→ Task input
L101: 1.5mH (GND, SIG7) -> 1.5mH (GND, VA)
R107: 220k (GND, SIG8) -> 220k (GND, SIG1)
==
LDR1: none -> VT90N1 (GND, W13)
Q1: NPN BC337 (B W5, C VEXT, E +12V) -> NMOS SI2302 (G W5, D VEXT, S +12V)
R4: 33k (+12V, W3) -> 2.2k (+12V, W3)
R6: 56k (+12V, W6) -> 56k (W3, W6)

→ Exercise details
From the material above, set down exactly the lines between the line holding "LDR1: none -> VT90N1 (GND, W13)" and the line holding "R6: 56k (+12V, W6) -> 56k (W3, W6)", inclusive. Include nothing else.

→ Task result
LDR1: none -> VT90N1 (GND, W13)
Q1: NPN BC337 (B W5, C VEXT, E +12V) -> NMOS SI2302 (G W5, D VEXT, S +12V)
R4: 33k (+12V, W3) -> 2.2k (+12V, W3)
R6: 56k (+12V, W6) -> 56k (W3, W6)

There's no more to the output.